Below is a listing. Set down exactly the lines from the one containing "from left) centre" through the one containing "- white flashlight", both ends included, and leave out the rest.

DATA FOR THIS TASK.
================================

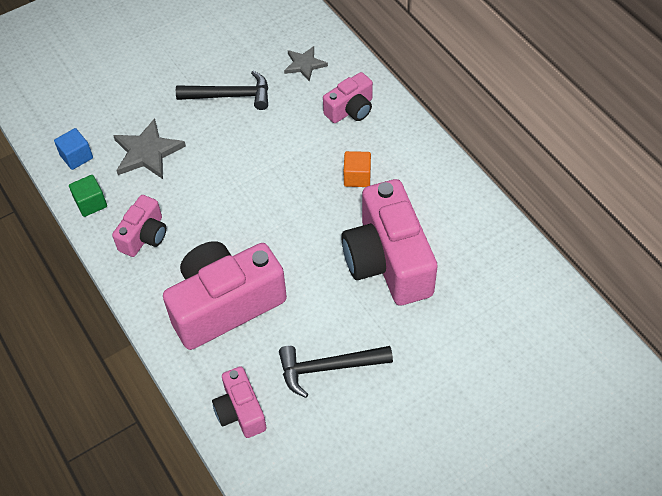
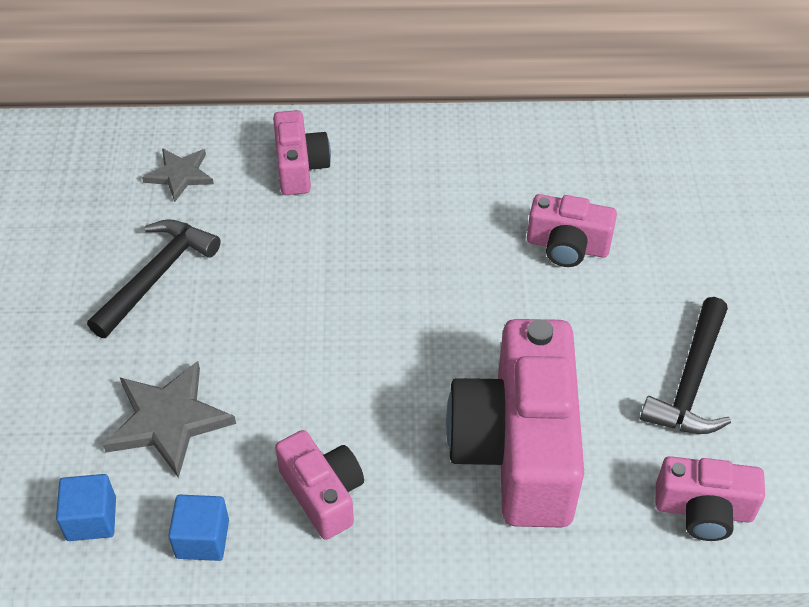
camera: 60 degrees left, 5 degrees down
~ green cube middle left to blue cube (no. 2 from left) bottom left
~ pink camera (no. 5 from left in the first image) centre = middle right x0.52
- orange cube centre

================================

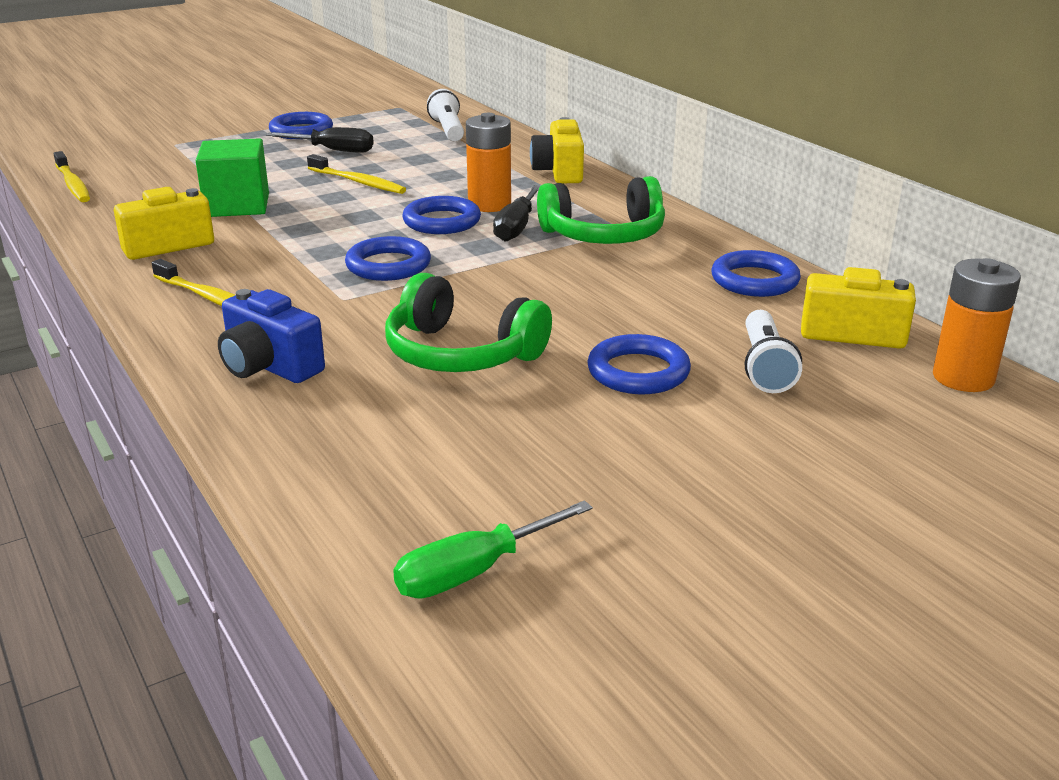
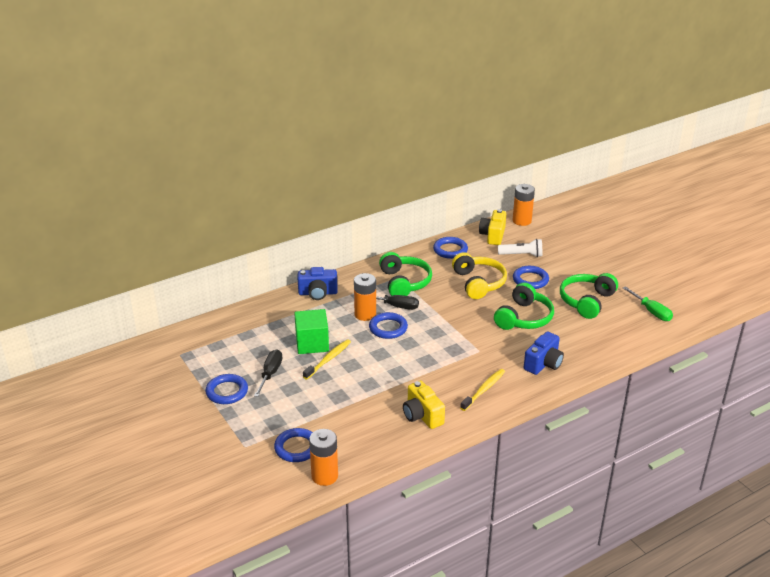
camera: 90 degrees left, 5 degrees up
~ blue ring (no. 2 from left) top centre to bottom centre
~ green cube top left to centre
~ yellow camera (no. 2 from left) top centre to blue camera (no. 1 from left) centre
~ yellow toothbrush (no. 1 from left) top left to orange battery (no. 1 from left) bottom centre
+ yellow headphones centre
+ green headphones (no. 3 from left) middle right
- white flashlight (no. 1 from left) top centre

================================

EXERCISE OUTPUT.
~ yellow camera (no. 2 from left) top centre to blue camera (no. 1 from left) centre
~ yellow toothbrush (no. 1 from left) top left to orange battery (no. 1 from left) bottom centre
+ yellow headphones centre
+ green headphones (no. 3 from left) middle right
- white flashlight (no. 1 from left) top centre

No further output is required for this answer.